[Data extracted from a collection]

= Beginning of Section =

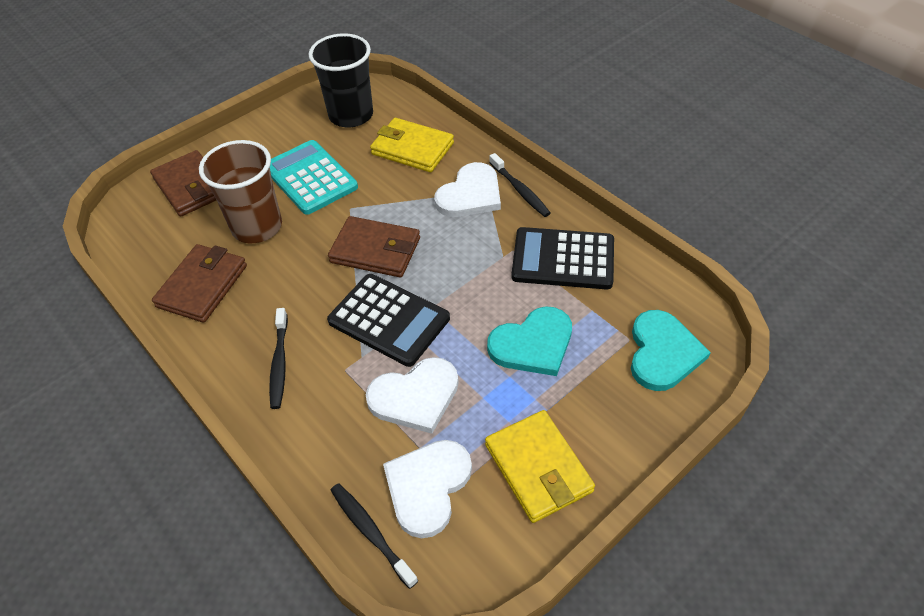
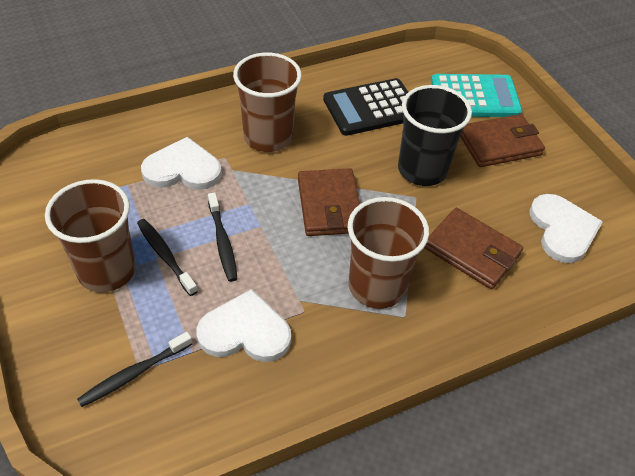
black calculator: 2 -> 1
brown cup: 1 -> 3
turquoise heart: 2 -> 0
yellow wallet: 2 -> 0

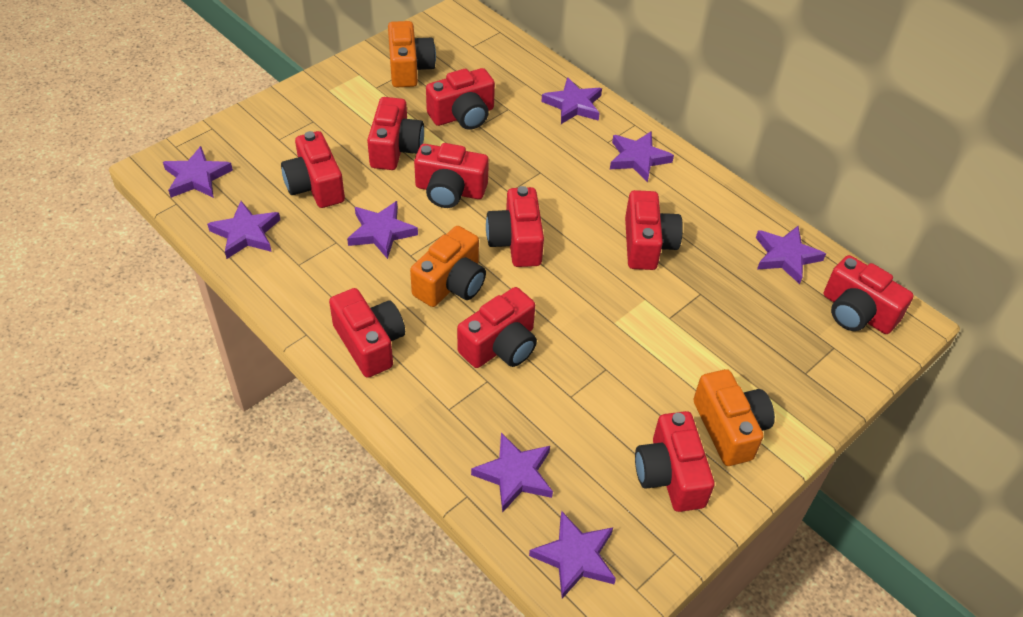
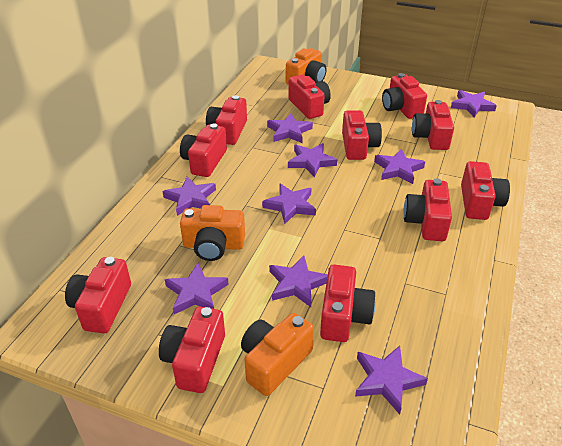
purple star: 8 -> 9
red camera: 10 -> 11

= End of Section =

Your objective: Only the lines from the one that holds "brown cup: 1 -> 3" through the end of the records above should be printed again, exactly as they are. Leave out the pictures.

Completed task:
brown cup: 1 -> 3
turquoise heart: 2 -> 0
yellow wallet: 2 -> 0

purple star: 8 -> 9
red camera: 10 -> 11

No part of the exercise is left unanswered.